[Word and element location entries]
..........

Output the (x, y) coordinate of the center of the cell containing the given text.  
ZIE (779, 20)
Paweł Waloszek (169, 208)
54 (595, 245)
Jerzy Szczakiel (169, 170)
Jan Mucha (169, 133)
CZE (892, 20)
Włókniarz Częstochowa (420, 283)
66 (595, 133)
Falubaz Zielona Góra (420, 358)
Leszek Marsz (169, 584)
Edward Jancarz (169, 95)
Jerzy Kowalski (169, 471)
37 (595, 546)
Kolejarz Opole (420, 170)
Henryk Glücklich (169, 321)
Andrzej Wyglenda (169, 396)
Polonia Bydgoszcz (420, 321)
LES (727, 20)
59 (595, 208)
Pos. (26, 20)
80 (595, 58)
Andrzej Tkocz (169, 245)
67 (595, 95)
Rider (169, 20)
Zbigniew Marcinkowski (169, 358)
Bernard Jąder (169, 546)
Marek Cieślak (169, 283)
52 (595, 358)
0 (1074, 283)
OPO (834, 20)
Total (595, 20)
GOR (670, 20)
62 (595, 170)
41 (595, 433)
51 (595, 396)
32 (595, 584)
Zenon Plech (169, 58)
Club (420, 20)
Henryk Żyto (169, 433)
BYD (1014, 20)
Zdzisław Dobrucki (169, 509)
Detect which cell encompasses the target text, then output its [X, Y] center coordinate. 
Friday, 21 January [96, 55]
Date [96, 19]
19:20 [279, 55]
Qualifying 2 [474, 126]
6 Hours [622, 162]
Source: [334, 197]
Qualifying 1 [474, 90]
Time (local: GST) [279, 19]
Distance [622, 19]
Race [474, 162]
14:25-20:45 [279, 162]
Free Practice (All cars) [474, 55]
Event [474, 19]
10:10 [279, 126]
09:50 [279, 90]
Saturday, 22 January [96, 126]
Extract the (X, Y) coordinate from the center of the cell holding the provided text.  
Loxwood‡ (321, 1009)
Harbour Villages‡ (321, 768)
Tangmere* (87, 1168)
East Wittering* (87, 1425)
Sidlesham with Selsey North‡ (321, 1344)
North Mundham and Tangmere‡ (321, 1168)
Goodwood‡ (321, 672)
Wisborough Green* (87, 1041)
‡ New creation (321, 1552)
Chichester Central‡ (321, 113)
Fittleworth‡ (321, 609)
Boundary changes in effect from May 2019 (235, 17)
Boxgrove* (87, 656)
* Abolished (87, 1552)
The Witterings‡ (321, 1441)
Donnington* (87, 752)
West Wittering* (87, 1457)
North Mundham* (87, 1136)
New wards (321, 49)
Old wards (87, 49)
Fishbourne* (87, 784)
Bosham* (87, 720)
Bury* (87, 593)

..........

- _TASK_
Update the listing by replacing every occurrence of "center" with "midpoint", leaving all other text unchanged.

- _THE OUTPUT_
Output the (x, y) coordinate of the midpoint of the cell containing the given text.  
ZIE (779, 20)
Paweł Waloszek (169, 208)
54 (595, 245)
Jerzy Szczakiel (169, 170)
Jan Mucha (169, 133)
CZE (892, 20)
Włókniarz Częstochowa (420, 283)
66 (595, 133)
Falubaz Zielona Góra (420, 358)
Leszek Marsz (169, 584)
Edward Jancarz (169, 95)
Jerzy Kowalski (169, 471)
37 (595, 546)
Kolejarz Opole (420, 170)
Henryk Glücklich (169, 321)
Andrzej Wyglenda (169, 396)
Polonia Bydgoszcz (420, 321)
LES (727, 20)
59 (595, 208)
Pos. (26, 20)
80 (595, 58)
Andrzej Tkocz (169, 245)
67 (595, 95)
Rider (169, 20)
Zbigniew Marcinkowski (169, 358)
Bernard Jąder (169, 546)
Marek Cieślak (169, 283)
52 (595, 358)
0 (1074, 283)
OPO (834, 20)
Total (595, 20)
GOR (670, 20)
62 (595, 170)
41 (595, 433)
51 (595, 396)
32 (595, 584)
Zenon Plech (169, 58)
Club (420, 20)
Henryk Żyto (169, 433)
BYD (1014, 20)
Zdzisław Dobrucki (169, 509)
Detect which cell encompasses the target text, then output its [X, Y] midpoint coordinate. 
Friday, 21 January [96, 55]
Date [96, 19]
19:20 [279, 55]
Qualifying 2 [474, 126]
6 Hours [622, 162]
Source: [334, 197]
Qualifying 1 [474, 90]
Time (local: GST) [279, 19]
Distance [622, 19]
Race [474, 162]
14:25-20:45 [279, 162]
Free Practice (All cars) [474, 55]
Event [474, 19]
10:10 [279, 126]
09:50 [279, 90]
Saturday, 22 January [96, 126]
Extract the (X, Y) coordinate from the midpoint of the cell holding the provided text.  
Loxwood‡ (321, 1009)
Harbour Villages‡ (321, 768)
Tangmere* (87, 1168)
East Wittering* (87, 1425)
Sidlesham with Selsey North‡ (321, 1344)
North Mundham and Tangmere‡ (321, 1168)
Goodwood‡ (321, 672)
Wisborough Green* (87, 1041)
‡ New creation (321, 1552)
Chichester Central‡ (321, 113)
Fittleworth‡ (321, 609)
Boundary changes in effect from May 2019 (235, 17)
Boxgrove* (87, 656)
* Abolished (87, 1552)
The Witterings‡ (321, 1441)
Donnington* (87, 752)
West Wittering* (87, 1457)
North Mundham* (87, 1136)
New wards (321, 49)
Old wards (87, 49)
Fishbourne* (87, 784)
Bosham* (87, 720)
Bury* (87, 593)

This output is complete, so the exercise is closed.